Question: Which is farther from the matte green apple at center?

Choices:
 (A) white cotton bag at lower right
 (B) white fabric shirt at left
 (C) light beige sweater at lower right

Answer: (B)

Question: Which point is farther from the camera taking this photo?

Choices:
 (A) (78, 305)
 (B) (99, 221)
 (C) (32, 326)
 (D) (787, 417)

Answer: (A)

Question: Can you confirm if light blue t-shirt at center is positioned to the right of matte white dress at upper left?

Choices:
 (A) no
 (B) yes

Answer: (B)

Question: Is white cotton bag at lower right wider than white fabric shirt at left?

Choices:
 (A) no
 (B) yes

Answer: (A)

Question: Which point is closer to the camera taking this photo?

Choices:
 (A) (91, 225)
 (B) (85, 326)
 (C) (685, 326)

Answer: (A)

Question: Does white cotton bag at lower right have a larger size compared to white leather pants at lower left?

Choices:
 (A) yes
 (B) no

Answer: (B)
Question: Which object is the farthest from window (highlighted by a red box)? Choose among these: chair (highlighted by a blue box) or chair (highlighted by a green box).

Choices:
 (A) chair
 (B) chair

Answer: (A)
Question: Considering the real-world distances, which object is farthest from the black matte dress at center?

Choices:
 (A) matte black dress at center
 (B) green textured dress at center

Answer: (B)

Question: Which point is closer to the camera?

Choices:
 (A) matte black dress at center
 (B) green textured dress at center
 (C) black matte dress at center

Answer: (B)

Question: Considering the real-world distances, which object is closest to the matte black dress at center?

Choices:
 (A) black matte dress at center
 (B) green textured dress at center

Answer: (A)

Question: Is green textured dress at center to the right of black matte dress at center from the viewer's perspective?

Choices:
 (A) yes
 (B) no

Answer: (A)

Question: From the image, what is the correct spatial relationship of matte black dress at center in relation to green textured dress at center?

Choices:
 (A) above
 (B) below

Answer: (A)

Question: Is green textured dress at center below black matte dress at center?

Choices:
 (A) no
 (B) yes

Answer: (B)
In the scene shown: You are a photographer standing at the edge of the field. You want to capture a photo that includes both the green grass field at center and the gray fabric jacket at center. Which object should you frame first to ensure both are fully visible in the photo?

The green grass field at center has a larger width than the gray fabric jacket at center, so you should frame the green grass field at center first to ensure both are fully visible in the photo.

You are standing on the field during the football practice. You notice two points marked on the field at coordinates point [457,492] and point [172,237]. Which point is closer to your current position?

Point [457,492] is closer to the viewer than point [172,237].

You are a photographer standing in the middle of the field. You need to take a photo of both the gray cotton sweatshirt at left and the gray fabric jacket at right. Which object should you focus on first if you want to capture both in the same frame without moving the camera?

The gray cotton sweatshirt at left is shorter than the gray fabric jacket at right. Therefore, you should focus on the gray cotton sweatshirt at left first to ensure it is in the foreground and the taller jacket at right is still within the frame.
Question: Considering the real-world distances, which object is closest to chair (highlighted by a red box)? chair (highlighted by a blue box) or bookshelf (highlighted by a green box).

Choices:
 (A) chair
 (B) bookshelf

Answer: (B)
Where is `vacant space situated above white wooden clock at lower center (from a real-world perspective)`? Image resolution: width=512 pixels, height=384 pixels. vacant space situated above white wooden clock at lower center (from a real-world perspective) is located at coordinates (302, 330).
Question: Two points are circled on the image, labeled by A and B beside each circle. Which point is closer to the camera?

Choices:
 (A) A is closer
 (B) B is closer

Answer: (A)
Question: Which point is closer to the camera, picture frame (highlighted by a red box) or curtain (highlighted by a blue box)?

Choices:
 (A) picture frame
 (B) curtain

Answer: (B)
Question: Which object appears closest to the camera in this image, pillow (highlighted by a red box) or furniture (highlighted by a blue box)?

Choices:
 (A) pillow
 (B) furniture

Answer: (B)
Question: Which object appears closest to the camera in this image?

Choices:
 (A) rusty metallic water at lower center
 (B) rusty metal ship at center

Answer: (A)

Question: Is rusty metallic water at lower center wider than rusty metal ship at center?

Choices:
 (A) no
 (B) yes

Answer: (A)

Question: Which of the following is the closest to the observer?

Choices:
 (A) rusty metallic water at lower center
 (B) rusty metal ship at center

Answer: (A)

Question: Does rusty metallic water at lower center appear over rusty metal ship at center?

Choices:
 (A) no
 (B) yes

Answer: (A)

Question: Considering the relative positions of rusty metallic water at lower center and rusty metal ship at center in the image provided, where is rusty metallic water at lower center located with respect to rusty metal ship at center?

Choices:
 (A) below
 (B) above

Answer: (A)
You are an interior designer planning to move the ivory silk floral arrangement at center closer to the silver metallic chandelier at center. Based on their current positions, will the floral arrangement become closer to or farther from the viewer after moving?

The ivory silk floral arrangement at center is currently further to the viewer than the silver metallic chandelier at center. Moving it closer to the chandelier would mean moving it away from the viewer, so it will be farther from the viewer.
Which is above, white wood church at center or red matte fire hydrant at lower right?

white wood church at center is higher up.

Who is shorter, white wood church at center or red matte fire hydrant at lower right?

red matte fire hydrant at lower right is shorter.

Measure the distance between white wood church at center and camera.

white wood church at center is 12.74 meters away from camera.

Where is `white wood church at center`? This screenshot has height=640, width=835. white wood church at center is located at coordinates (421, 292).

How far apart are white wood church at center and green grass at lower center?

_ _ _ _ _ _ _

To be done: Can you print all of the lines above, from the first to the last, with every character unchanged?

Final result:
Question: Which is farther from the matte green apple at center?

Choices:
 (A) white cotton bag at lower right
 (B) white fabric shirt at left
 (C) light beige sweater at lower right

Answer: (B)

Question: Which point is farther from the camera taking this photo?

Choices:
 (A) (78, 305)
 (B) (99, 221)
 (C) (32, 326)
 (D) (787, 417)

Answer: (A)

Question: Can you confirm if light blue t-shirt at center is positioned to the right of matte white dress at upper left?

Choices:
 (A) no
 (B) yes

Answer: (B)

Question: Is white cotton bag at lower right wider than white fabric shirt at left?

Choices:
 (A) no
 (B) yes

Answer: (A)

Question: Which point is closer to the camera taking this photo?

Choices:
 (A) (91, 225)
 (B) (85, 326)
 (C) (685, 326)

Answer: (A)

Question: Does white cotton bag at lower right have a larger size compared to white leather pants at lower left?

Choices:
 (A) yes
 (B) no

Answer: (B)
Question: Which object is the farthest from window (highlighted by a red box)? Choose among these: chair (highlighted by a blue box) or chair (highlighted by a green box).

Choices:
 (A) chair
 (B) chair

Answer: (A)
Question: Considering the real-world distances, which object is farthest from the black matte dress at center?

Choices:
 (A) matte black dress at center
 (B) green textured dress at center

Answer: (B)

Question: Which point is closer to the camera?

Choices:
 (A) matte black dress at center
 (B) green textured dress at center
 (C) black matte dress at center

Answer: (B)

Question: Considering the real-world distances, which object is closest to the matte black dress at center?

Choices:
 (A) black matte dress at center
 (B) green textured dress at center

Answer: (A)

Question: Is green textured dress at center to the right of black matte dress at center from the viewer's perspective?

Choices:
 (A) yes
 (B) no

Answer: (A)

Question: From the image, what is the correct spatial relationship of matte black dress at center in relation to green textured dress at center?

Choices:
 (A) above
 (B) below

Answer: (A)

Question: Is green textured dress at center below black matte dress at center?

Choices:
 (A) no
 (B) yes

Answer: (B)
In the scene shown: You are a photographer standing at the edge of the field. You want to capture a photo that includes both the green grass field at center and the gray fabric jacket at center. Which object should you frame first to ensure both are fully visible in the photo?

The green grass field at center has a larger width than the gray fabric jacket at center, so you should frame the green grass field at center first to ensure both are fully visible in the photo.

You are standing on the field during the football practice. You notice two points marked on the field at coordinates point [457,492] and point [172,237]. Which point is closer to your current position?

Point [457,492] is closer to the viewer than point [172,237].

You are a photographer standing in the middle of the field. You need to take a photo of both the gray cotton sweatshirt at left and the gray fabric jacket at right. Which object should you focus on first if you want to capture both in the same frame without moving the camera?

The gray cotton sweatshirt at left is shorter than the gray fabric jacket at right. Therefore, you should focus on the gray cotton sweatshirt at left first to ensure it is in the foreground and the taller jacket at right is still within the frame.
Question: Considering the real-world distances, which object is closest to chair (highlighted by a red box)? chair (highlighted by a blue box) or bookshelf (highlighted by a green box).

Choices:
 (A) chair
 (B) bookshelf

Answer: (B)
Where is `vacant space situated above white wooden clock at lower center (from a real-world perspective)`? Image resolution: width=512 pixels, height=384 pixels. vacant space situated above white wooden clock at lower center (from a real-world perspective) is located at coordinates (302, 330).
Question: Two points are circled on the image, labeled by A and B beside each circle. Which point is closer to the camera?

Choices:
 (A) A is closer
 (B) B is closer

Answer: (A)
Question: Which point is closer to the camera, picture frame (highlighted by a red box) or curtain (highlighted by a blue box)?

Choices:
 (A) picture frame
 (B) curtain

Answer: (B)
Question: Which object appears closest to the camera in this image, pillow (highlighted by a red box) or furniture (highlighted by a blue box)?

Choices:
 (A) pillow
 (B) furniture

Answer: (B)
Question: Which object appears closest to the camera in this image?

Choices:
 (A) rusty metallic water at lower center
 (B) rusty metal ship at center

Answer: (A)

Question: Is rusty metallic water at lower center wider than rusty metal ship at center?

Choices:
 (A) no
 (B) yes

Answer: (A)

Question: Which of the following is the closest to the observer?

Choices:
 (A) rusty metallic water at lower center
 (B) rusty metal ship at center

Answer: (A)

Question: Does rusty metallic water at lower center appear over rusty metal ship at center?

Choices:
 (A) no
 (B) yes

Answer: (A)

Question: Considering the relative positions of rusty metallic water at lower center and rusty metal ship at center in the image provided, where is rusty metallic water at lower center located with respect to rusty metal ship at center?

Choices:
 (A) below
 (B) above

Answer: (A)
You are an interior designer planning to move the ivory silk floral arrangement at center closer to the silver metallic chandelier at center. Based on their current positions, will the floral arrangement become closer to or farther from the viewer after moving?

The ivory silk floral arrangement at center is currently further to the viewer than the silver metallic chandelier at center. Moving it closer to the chandelier would mean moving it away from the viewer, so it will be farther from the viewer.
Which is above, white wood church at center or red matte fire hydrant at lower right?

white wood church at center is higher up.

Who is shorter, white wood church at center or red matte fire hydrant at lower right?

red matte fire hydrant at lower right is shorter.

Measure the distance between white wood church at center and camera.

white wood church at center is 12.74 meters away from camera.

Where is `white wood church at center`? This screenshot has height=640, width=835. white wood church at center is located at coordinates (421, 292).

How far apart are white wood church at center and green grass at lower center?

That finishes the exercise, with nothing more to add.